Give the entries back exactly, dropping each image.

• • •

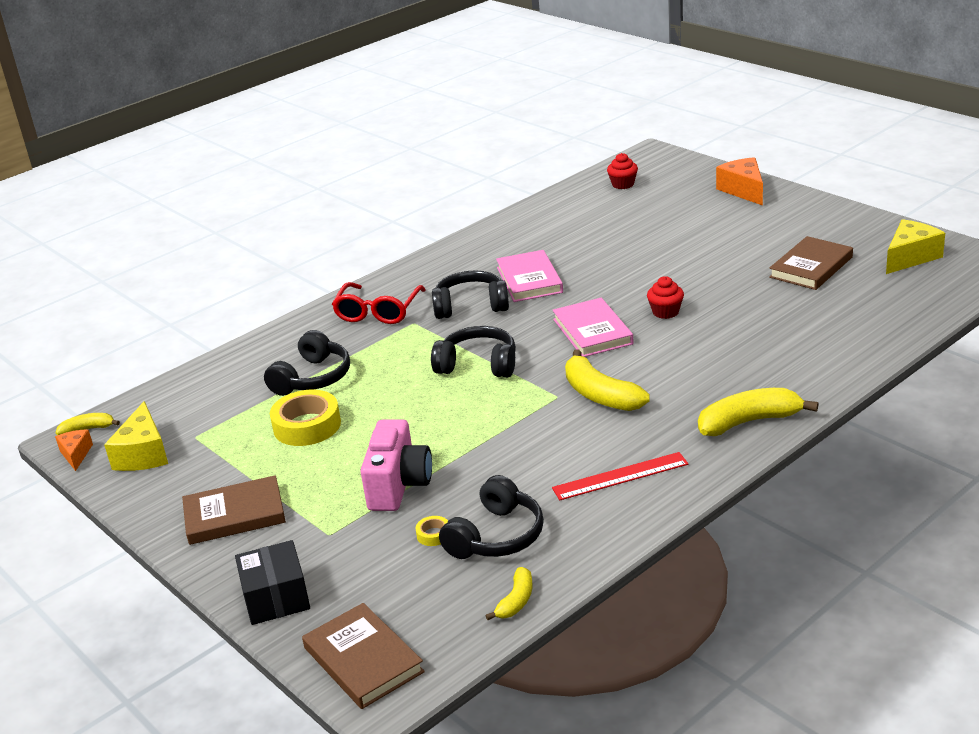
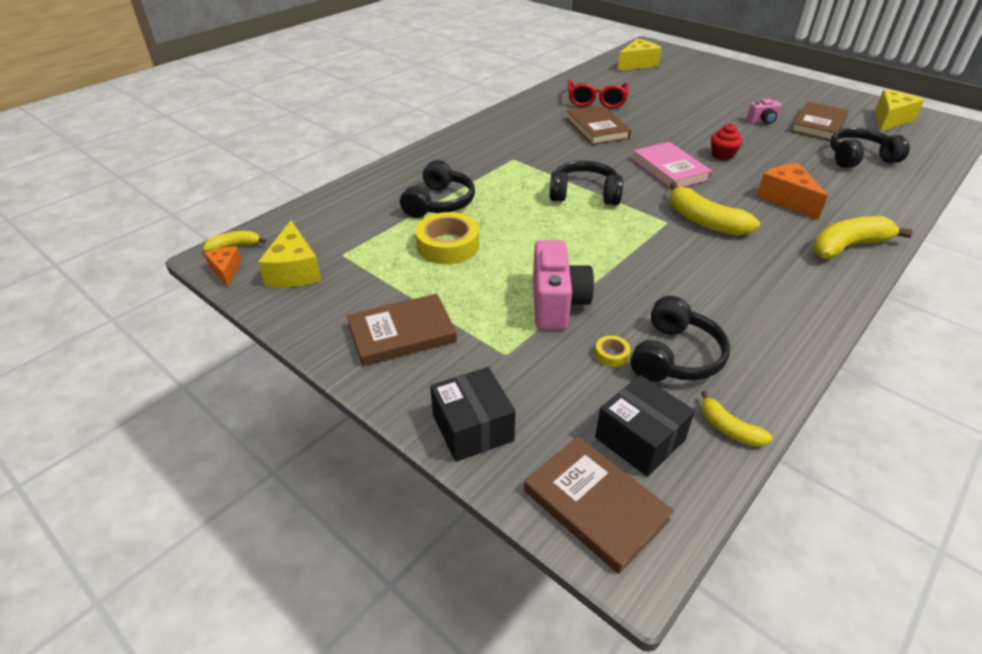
camera: 10 degrees left, 10 degrees up
(378, 312) = (479, 150): red glasses -> red glasses (596, 101)
(427, 608) = (640, 439): none -> black box
(471, 306) = (557, 147): black headphones -> black headphones (859, 158)
(516, 601) = (729, 429): yellow banana -> yellow banana turned 120 degrees clockwise
(529, 280) = (597, 128): pink book -> brown book
(620, 476) = (762, 295): red ruler -> none
(623, 184) = (637, 64): red cupcake -> yellow cheese
(742, 264) = (762, 121): none -> pink camera
(743, 190) = (732, 71): orange cheese -> orange cheese (786, 199)

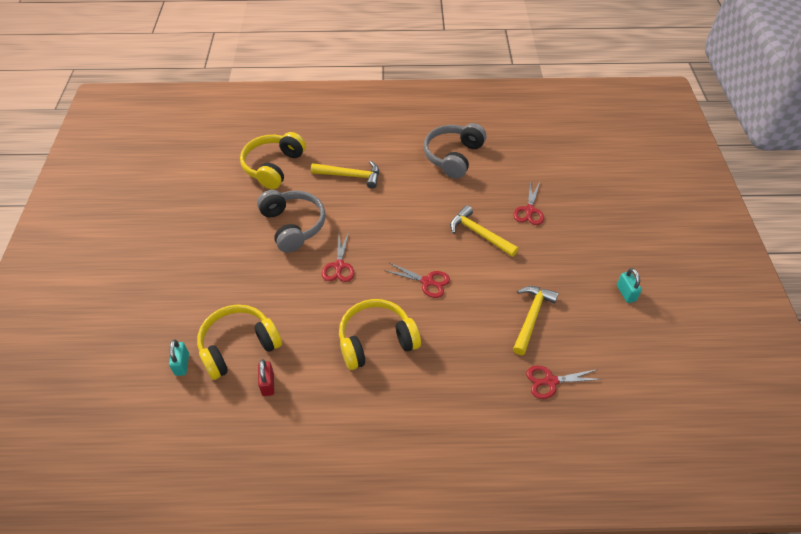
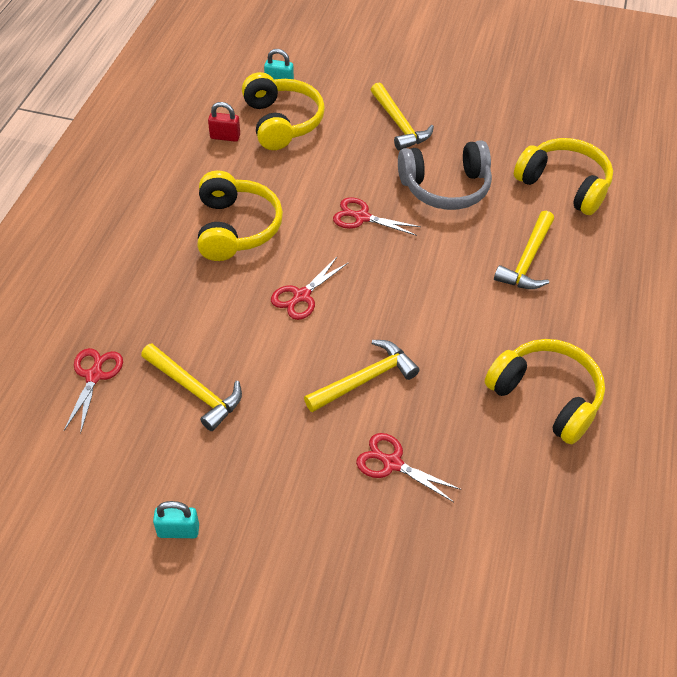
camera: 105 degrees right, 0 degrees up
(225, 266) = (399, 124): none -> yellow hammer
(453, 156) = (546, 397): grey headphones -> yellow headphones

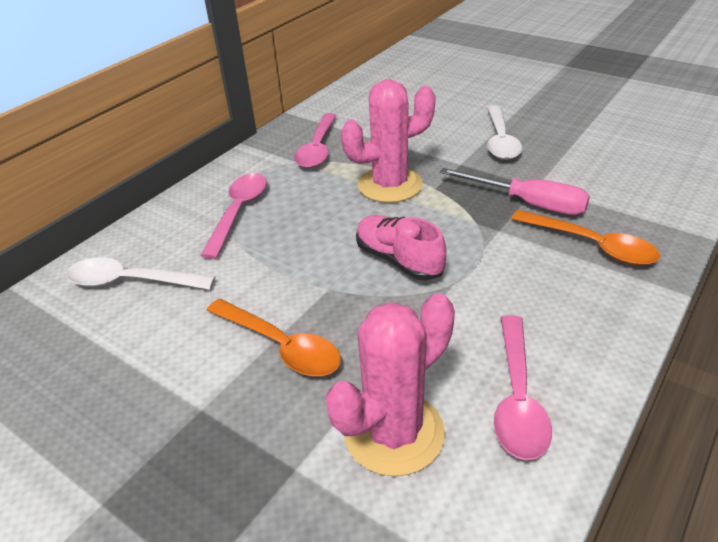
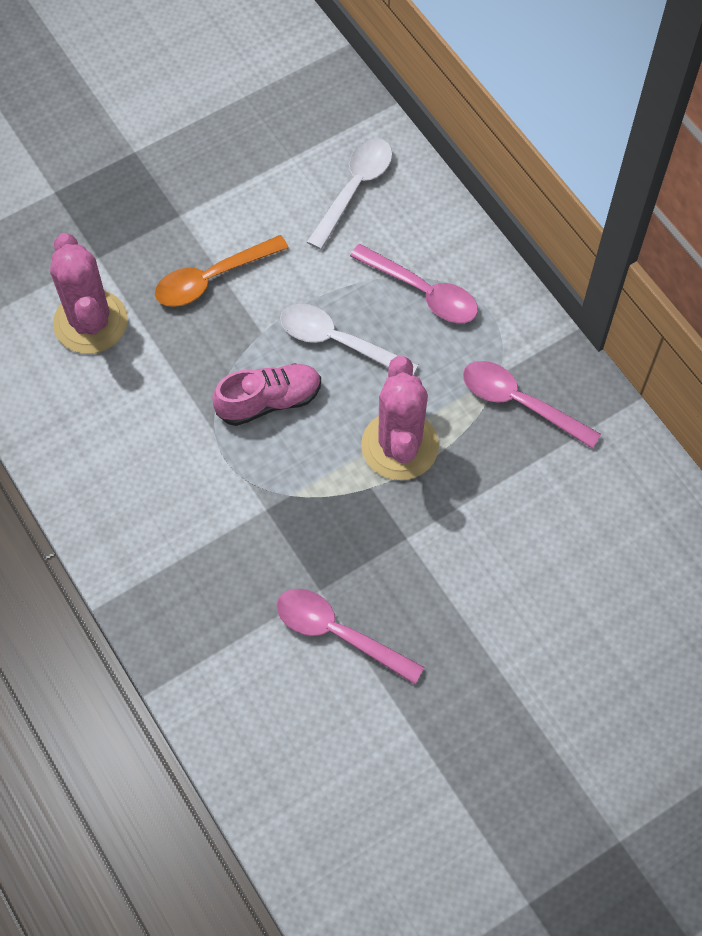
camera: 110 degrees right, 25 degrees up
(500, 140) = (436, 610): white spoon -> white spoon (338, 342)
(517, 398) = (72, 412): pink spoon -> pink spoon (338, 633)
(528, 203) = (294, 561): pink screwdriver -> none
(591, 245) = (198, 576): orange spoon -> none

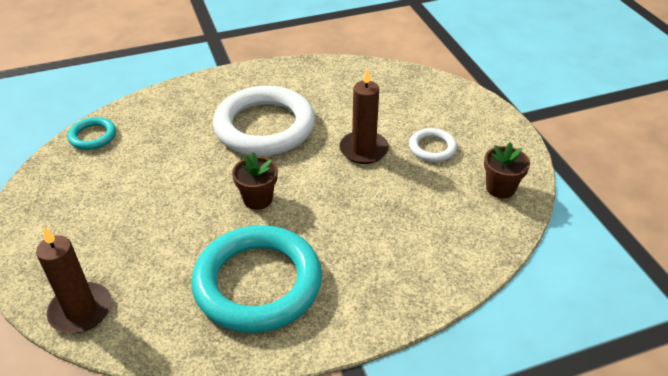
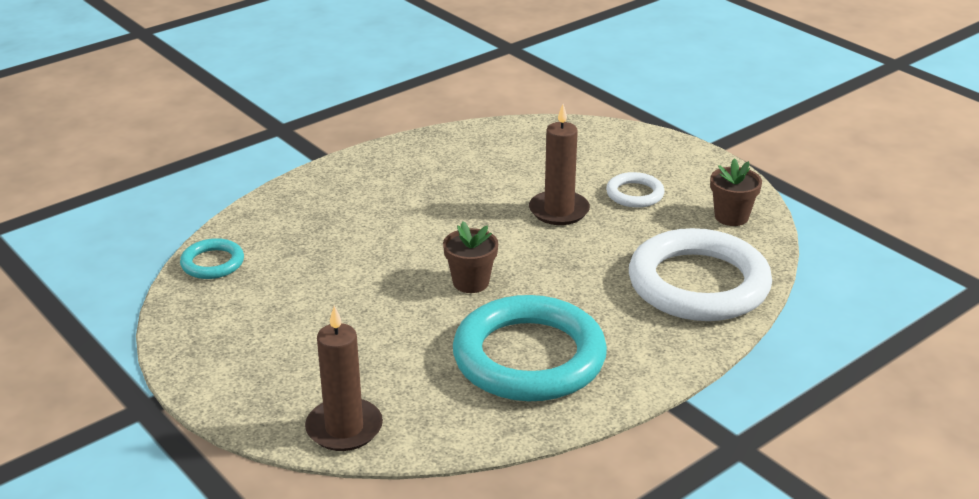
camera: 20 degrees left, 10 degrees down
(264, 127) = (425, 211): white ring -> white ring (698, 284)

• • •

Result:
camera: 10 degrees left, 10 degrees up
(378, 312) = (479, 150): red glasses -> red glasses (596, 101)
(427, 608) = (640, 439): none -> black box
(471, 306) = (557, 147): black headphones -> black headphones (859, 158)
(516, 601) = (729, 429): yellow banana -> yellow banana turned 120 degrees clockwise
(529, 280) = (597, 128): pink book -> brown book
(620, 476) = (762, 295): red ruler -> none
(623, 184) = (637, 64): red cupcake -> yellow cheese
(742, 264) = (762, 121): none -> pink camera
(743, 190) = (732, 71): orange cheese -> orange cheese (786, 199)

camera: 105 degrees right, 0 degrees up
(225, 266) = (399, 124): none -> yellow hammer
(453, 156) = (546, 397): grey headphones -> yellow headphones

camera: 110 degrees right, 25 degrees up
(500, 140) = (436, 610): white spoon -> white spoon (338, 342)
(517, 398) = (72, 412): pink spoon -> pink spoon (338, 633)
(528, 203) = (294, 561): pink screwdriver -> none
(591, 245) = (198, 576): orange spoon -> none

camera: 20 degrees left, 10 degrees down
(264, 127) = (425, 211): white ring -> white ring (698, 284)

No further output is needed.